[Work order]
Count the lines in the records that hold the string "slope". Only the number should be given.

[Source records]

——

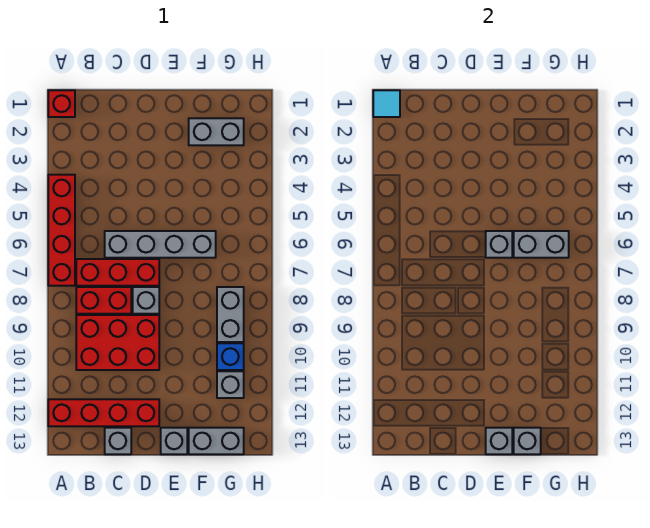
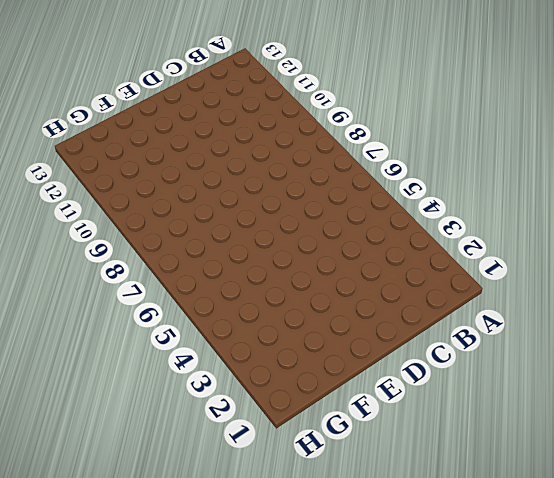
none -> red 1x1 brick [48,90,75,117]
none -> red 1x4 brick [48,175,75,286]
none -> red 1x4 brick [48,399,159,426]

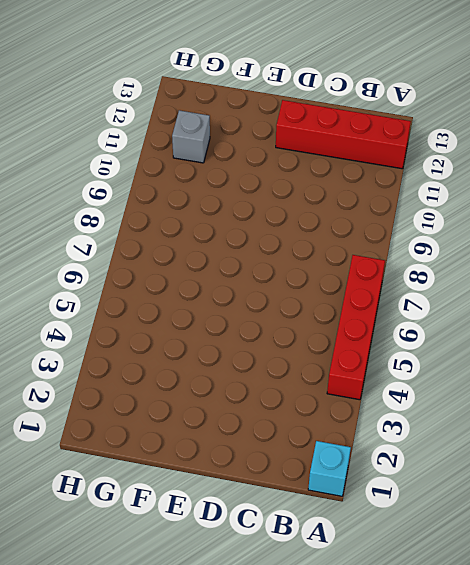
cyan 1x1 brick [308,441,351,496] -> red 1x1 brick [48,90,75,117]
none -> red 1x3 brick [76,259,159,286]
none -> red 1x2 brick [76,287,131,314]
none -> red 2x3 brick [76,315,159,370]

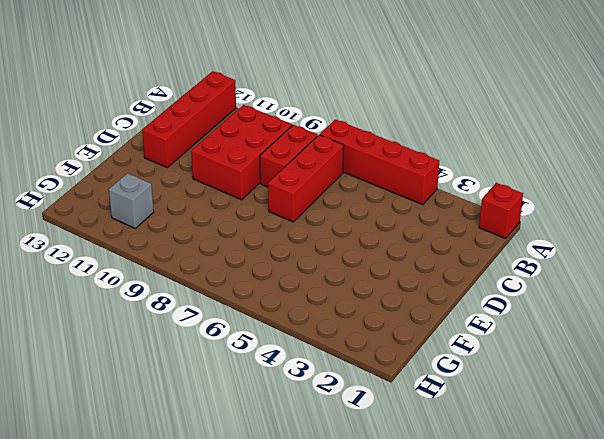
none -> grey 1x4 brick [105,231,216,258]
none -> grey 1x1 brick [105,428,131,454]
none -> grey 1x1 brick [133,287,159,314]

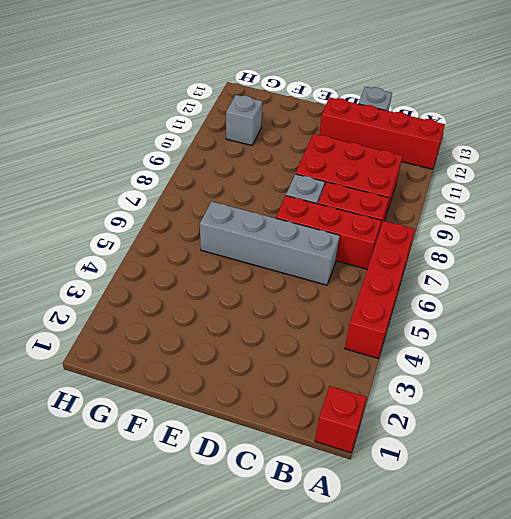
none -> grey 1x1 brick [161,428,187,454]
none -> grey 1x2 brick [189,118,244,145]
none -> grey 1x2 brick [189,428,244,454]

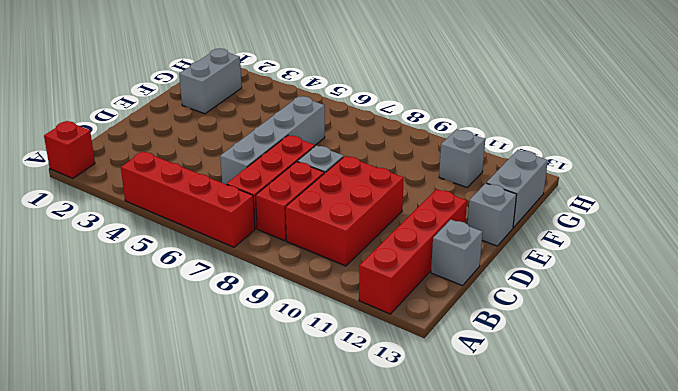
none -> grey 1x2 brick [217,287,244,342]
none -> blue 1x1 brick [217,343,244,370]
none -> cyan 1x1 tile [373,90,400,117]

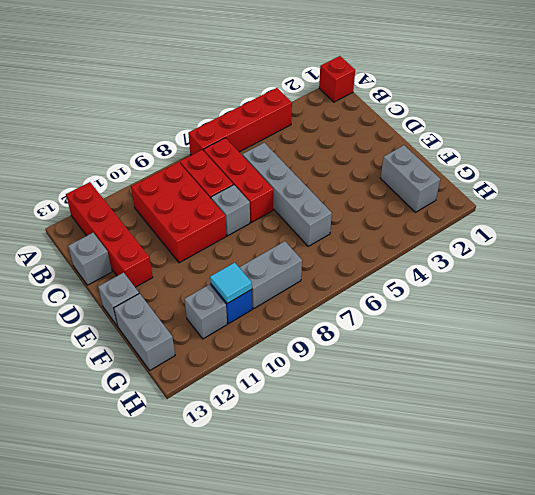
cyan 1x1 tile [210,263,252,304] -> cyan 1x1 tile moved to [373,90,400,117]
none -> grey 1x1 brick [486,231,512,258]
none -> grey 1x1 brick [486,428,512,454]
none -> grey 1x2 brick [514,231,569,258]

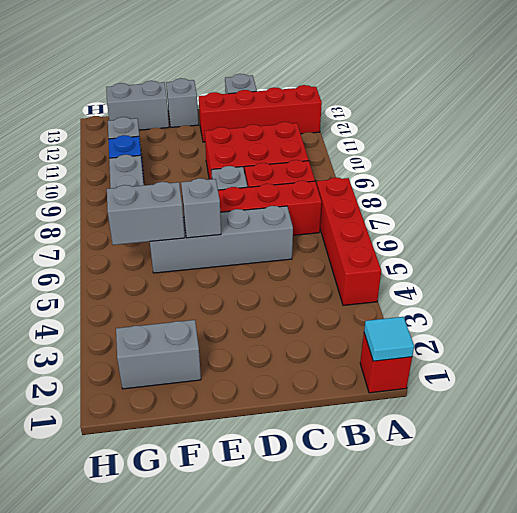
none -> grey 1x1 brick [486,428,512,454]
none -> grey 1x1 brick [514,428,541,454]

——

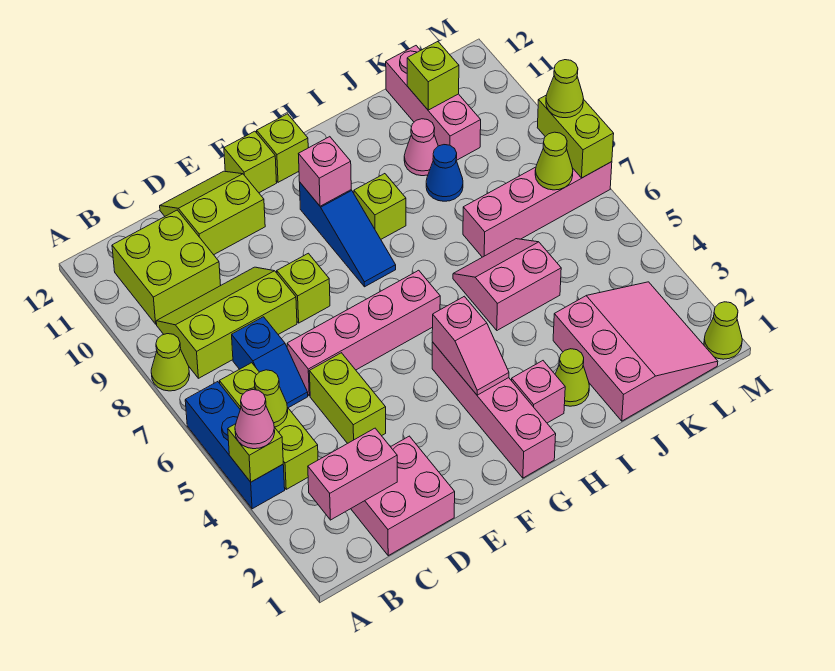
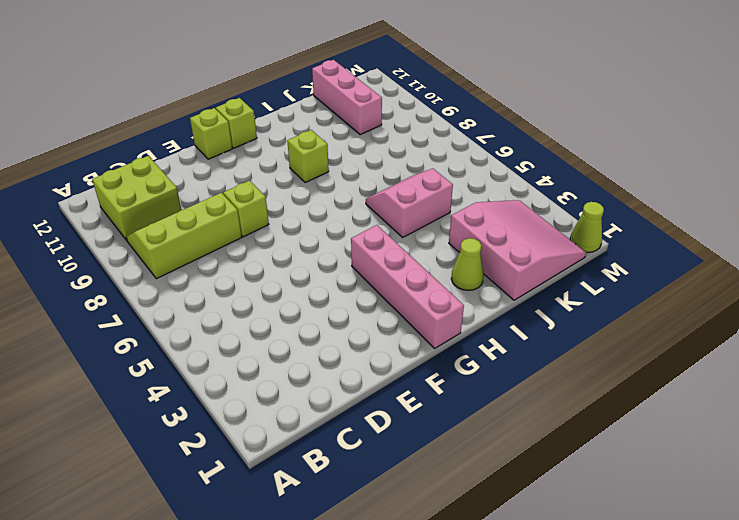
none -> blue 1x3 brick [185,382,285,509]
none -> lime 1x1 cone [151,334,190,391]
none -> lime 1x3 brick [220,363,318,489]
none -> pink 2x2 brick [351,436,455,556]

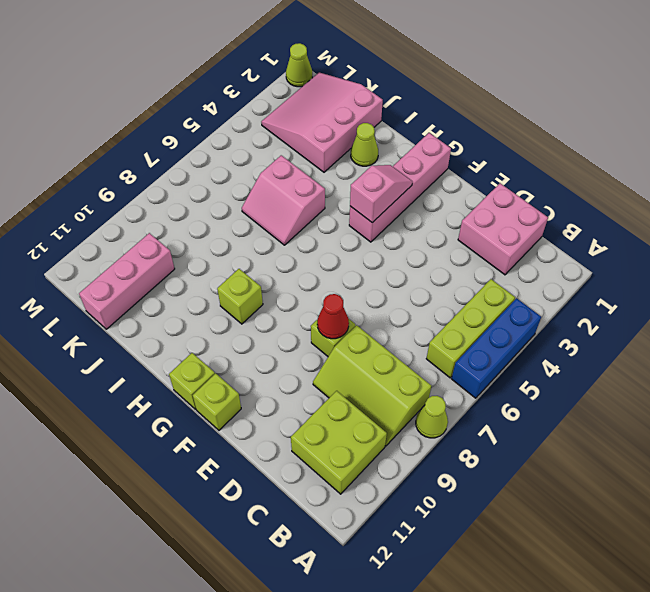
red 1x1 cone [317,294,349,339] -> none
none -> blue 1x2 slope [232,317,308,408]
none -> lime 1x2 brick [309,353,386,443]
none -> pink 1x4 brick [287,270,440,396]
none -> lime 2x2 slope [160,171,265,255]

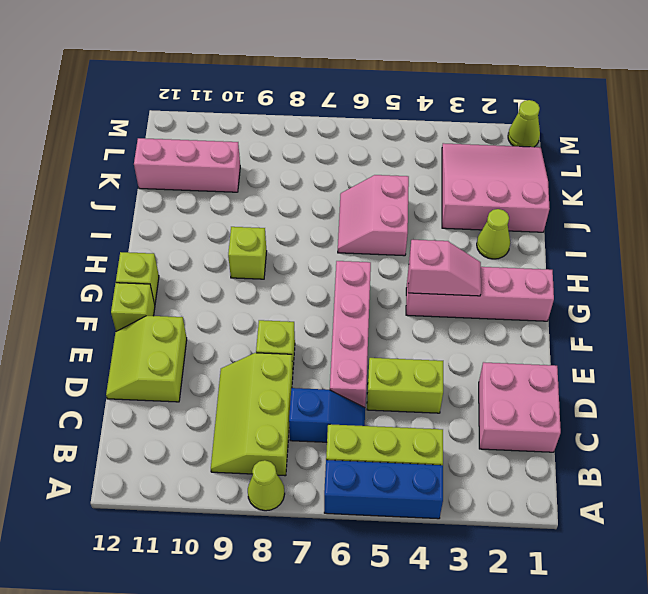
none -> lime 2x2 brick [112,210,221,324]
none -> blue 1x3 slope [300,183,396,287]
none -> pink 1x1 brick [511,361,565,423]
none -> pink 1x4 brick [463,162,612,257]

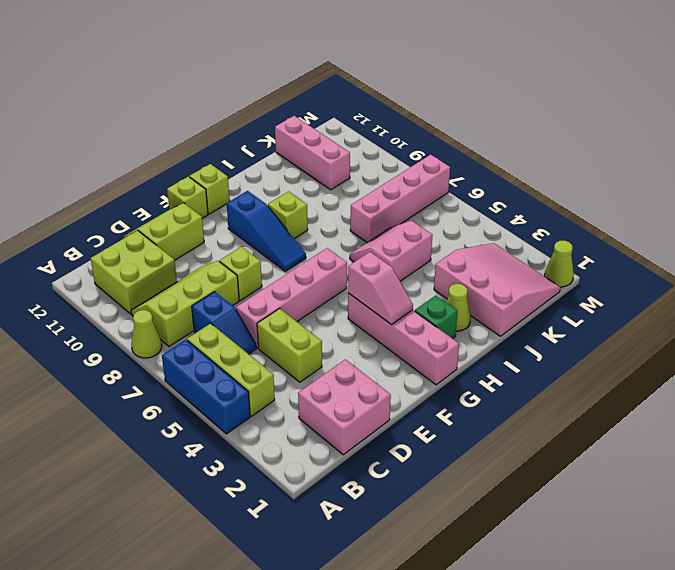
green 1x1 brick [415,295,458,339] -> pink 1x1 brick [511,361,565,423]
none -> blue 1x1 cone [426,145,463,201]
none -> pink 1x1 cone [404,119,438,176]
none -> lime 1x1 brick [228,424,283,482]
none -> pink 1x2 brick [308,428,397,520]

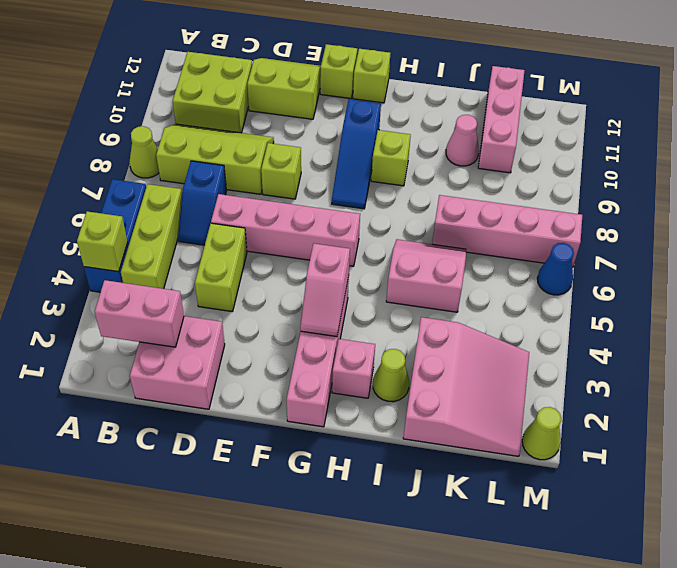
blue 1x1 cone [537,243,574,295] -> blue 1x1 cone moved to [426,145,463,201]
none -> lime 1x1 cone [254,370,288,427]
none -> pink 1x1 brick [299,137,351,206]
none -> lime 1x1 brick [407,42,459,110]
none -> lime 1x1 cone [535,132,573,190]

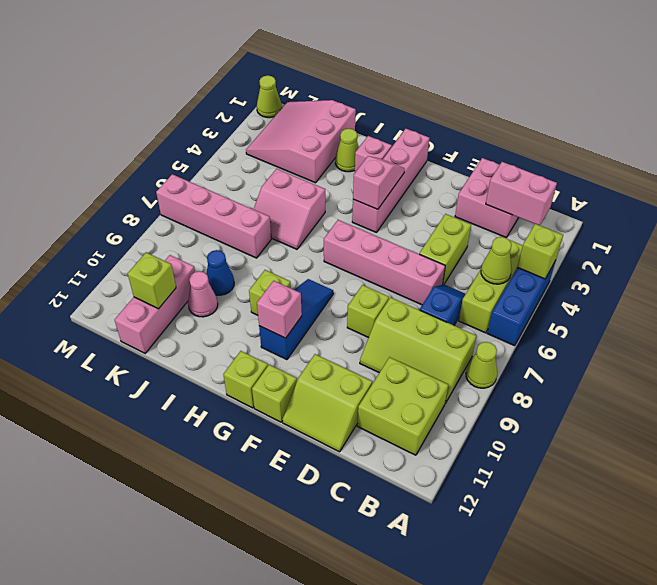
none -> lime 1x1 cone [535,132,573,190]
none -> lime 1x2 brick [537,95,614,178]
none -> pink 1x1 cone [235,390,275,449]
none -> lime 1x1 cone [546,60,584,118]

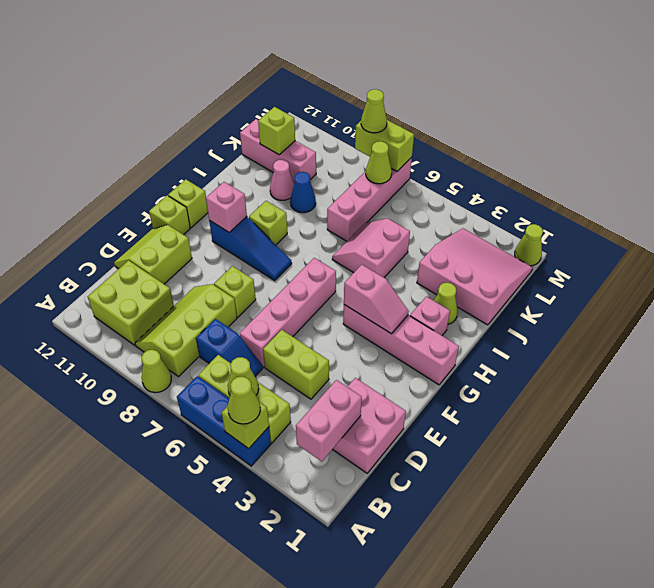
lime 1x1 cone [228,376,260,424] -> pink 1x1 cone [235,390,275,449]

——

[Result for this task]
3